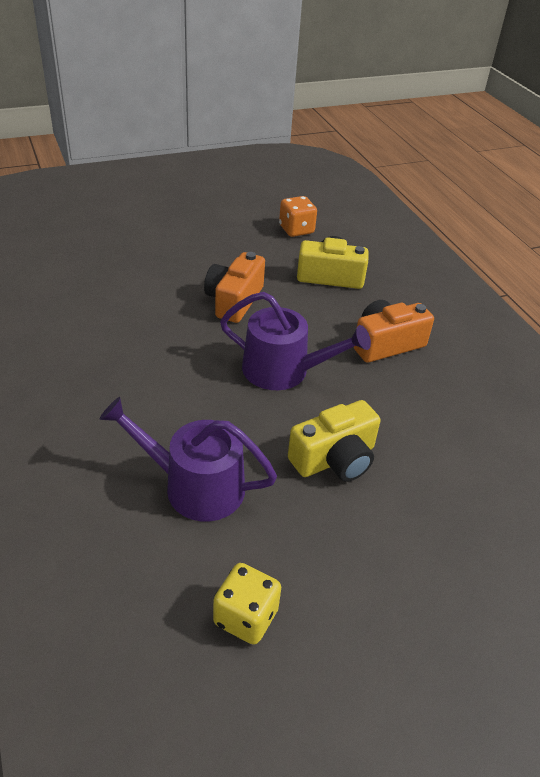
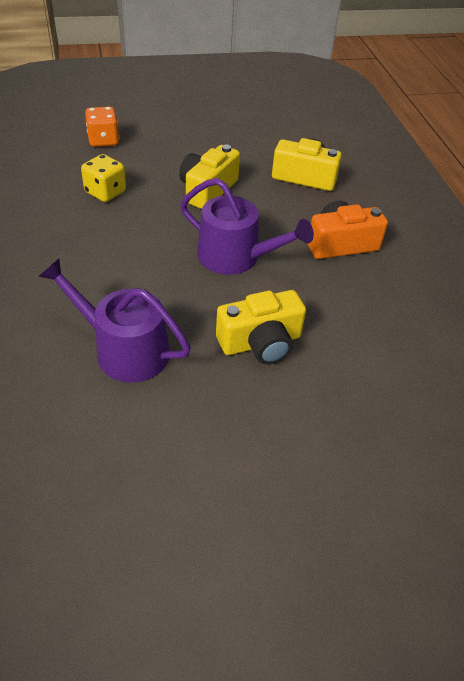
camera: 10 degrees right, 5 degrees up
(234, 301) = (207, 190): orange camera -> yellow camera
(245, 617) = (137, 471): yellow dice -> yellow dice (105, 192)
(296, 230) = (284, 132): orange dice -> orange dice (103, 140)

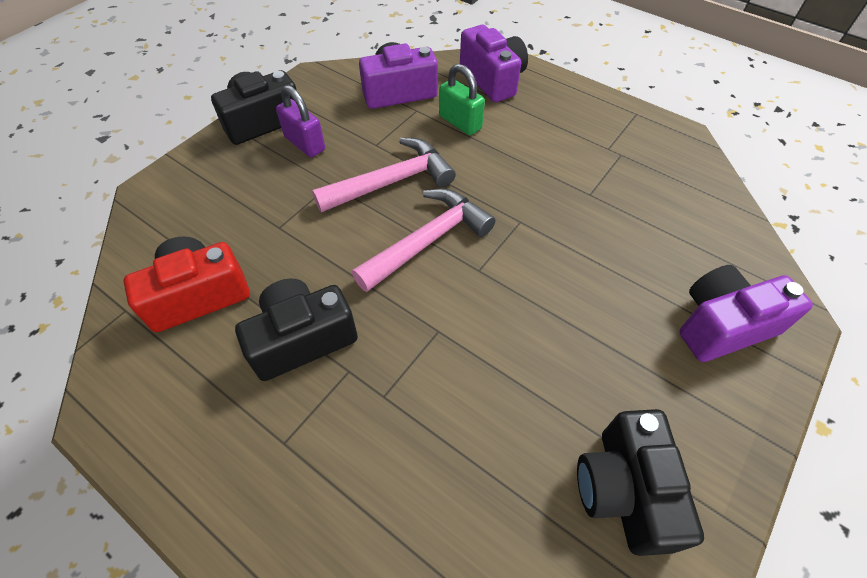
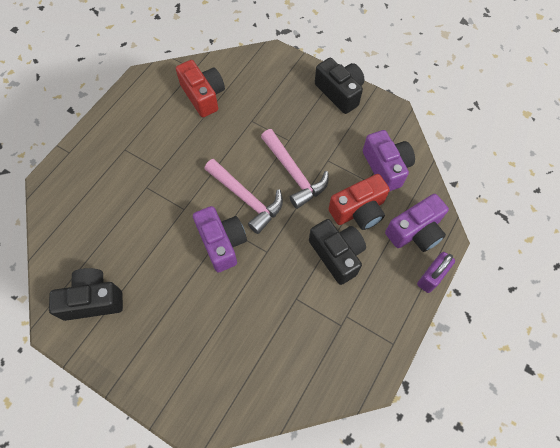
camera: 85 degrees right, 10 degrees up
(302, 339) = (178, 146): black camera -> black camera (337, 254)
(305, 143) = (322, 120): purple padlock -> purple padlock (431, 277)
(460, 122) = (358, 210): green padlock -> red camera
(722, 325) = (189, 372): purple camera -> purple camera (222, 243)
--
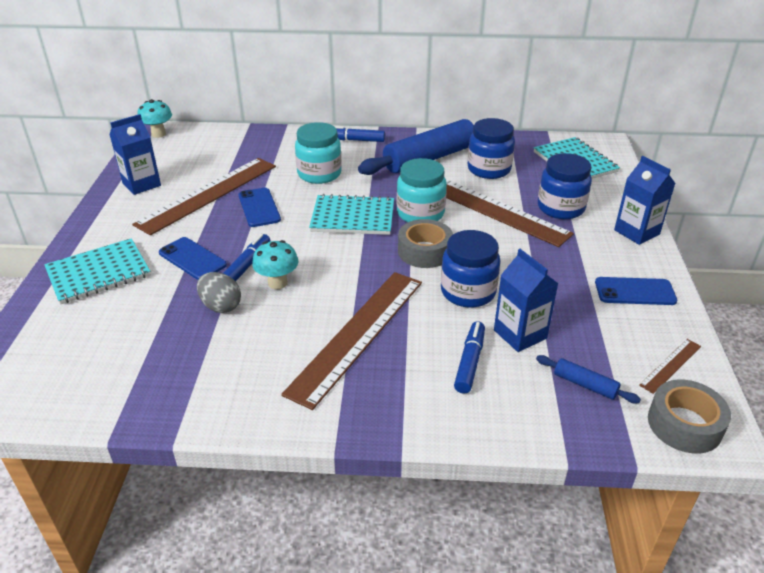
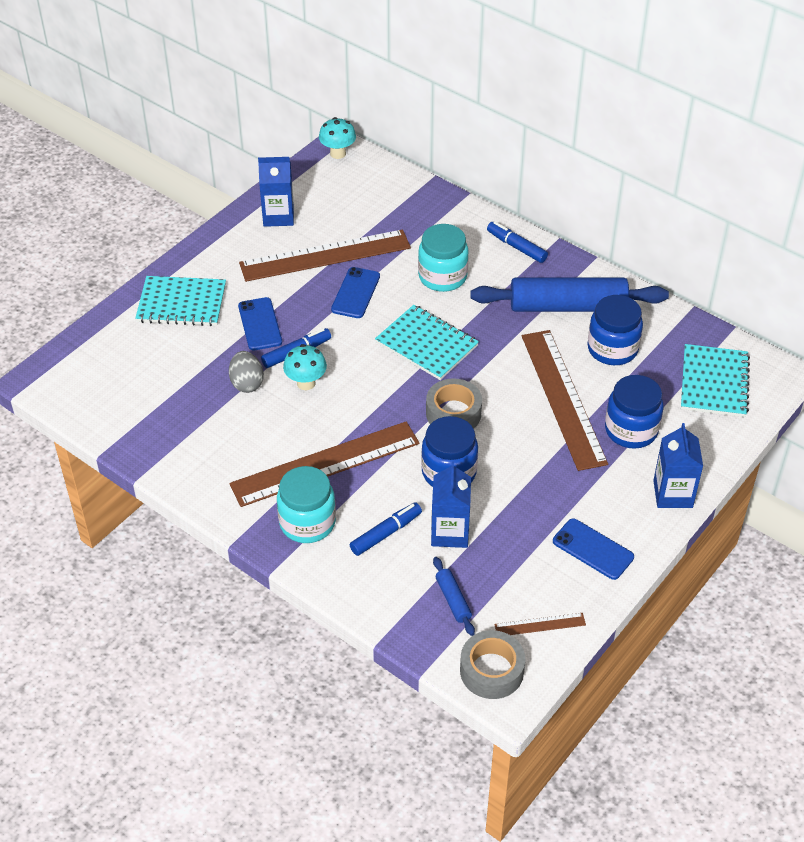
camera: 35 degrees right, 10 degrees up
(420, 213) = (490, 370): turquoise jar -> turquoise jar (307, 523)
---
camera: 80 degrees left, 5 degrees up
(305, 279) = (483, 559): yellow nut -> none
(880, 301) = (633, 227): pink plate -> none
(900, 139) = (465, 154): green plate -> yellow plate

EXERCISE BRIEF
In the data above, start at the line that has "(305, 143) = (322, 120): purple", stop after the line that has "(722, 325) = (189, 372): purple", and print every line in between exactly as it stands.

OUTPUT FOR THIS EXERCISE
(305, 143) = (322, 120): purple padlock -> purple padlock (431, 277)
(460, 122) = (358, 210): green padlock -> red camera
(722, 325) = (189, 372): purple camera -> purple camera (222, 243)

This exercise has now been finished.